Switch "spire" to "tower" everywhere in the rows below, and reproduce the rows with nothing else altered. Leave out the pictures.

> _RECORDS TO PROCESS_
_____

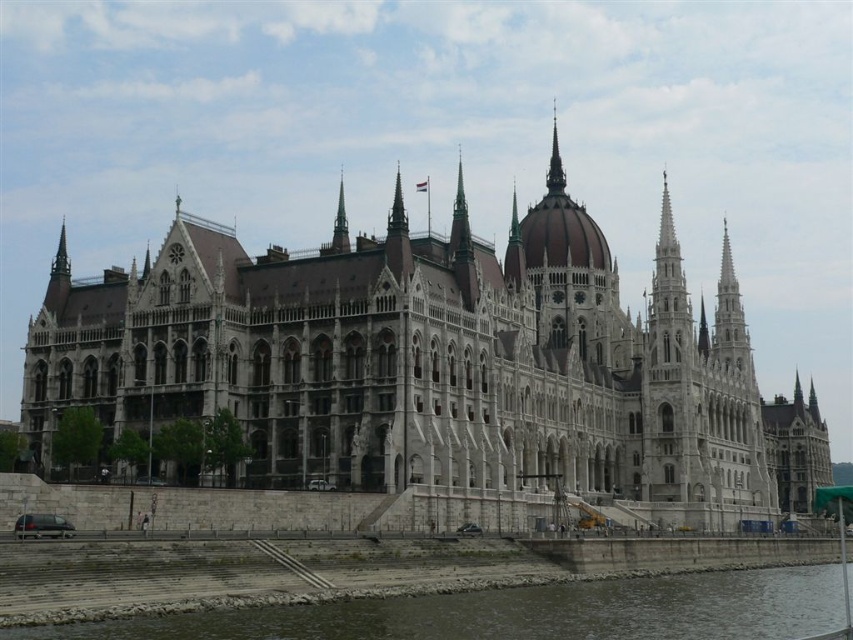
You are a tourist standing in front of the Hungarian Parliament Building. You notice two structures in the scene. One is the white stone palace at center, and the other is the smooth gray spire at center. Which of these two structures is larger in size?

The white stone palace at center is bigger than the smooth gray spire at center.

From the picture: You are an architect visiting the Hungarian Parliament Building. You notice the white stone palace at center and the smooth gray spire at center. Which structure is positioned higher in the image?

The smooth gray spire at center is positioned higher than the white stone palace at center because the white stone palace at center is located below it.

Looking at this image, you are standing at the entrance of the Hungarian Parliament Building and want to take a photo of the gray rocky river at lower left. Where should you position yourself to capture the river in your shot?

To capture the gray rocky river at lower left in your photo, position yourself at the entrance and aim your camera towards the lower left area, specifically targeting the coordinates point at [519,612] where the river is located.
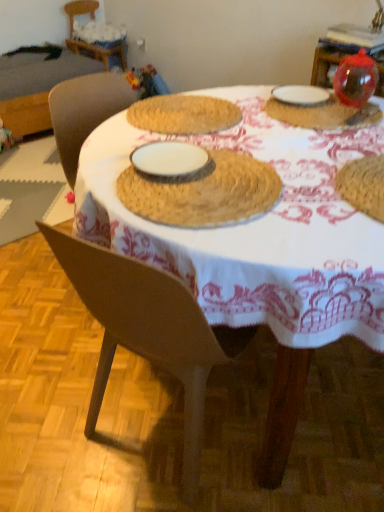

_____

> _SOLUTION_
You are a tourist standing in front of the Hungarian Parliament Building. You notice two structures in the scene. One is the white stone palace at center, and the other is the smooth gray tower at center. Which of these two structures is larger in size?

The white stone palace at center is bigger than the smooth gray tower at center.

From the picture: You are an architect visiting the Hungarian Parliament Building. You notice the white stone palace at center and the smooth gray tower at center. Which structure is positioned higher in the image?

The smooth gray tower at center is positioned higher than the white stone palace at center because the white stone palace at center is located below it.

Looking at this image, you are standing at the entrance of the Hungarian Parliament Building and want to take a photo of the gray rocky river at lower left. Where should you position yourself to capture the river in your shot?

To capture the gray rocky river at lower left in your photo, position yourself at the entrance and aim your camera towards the lower left area, specifically targeting the coordinates point at [519,612] where the river is located.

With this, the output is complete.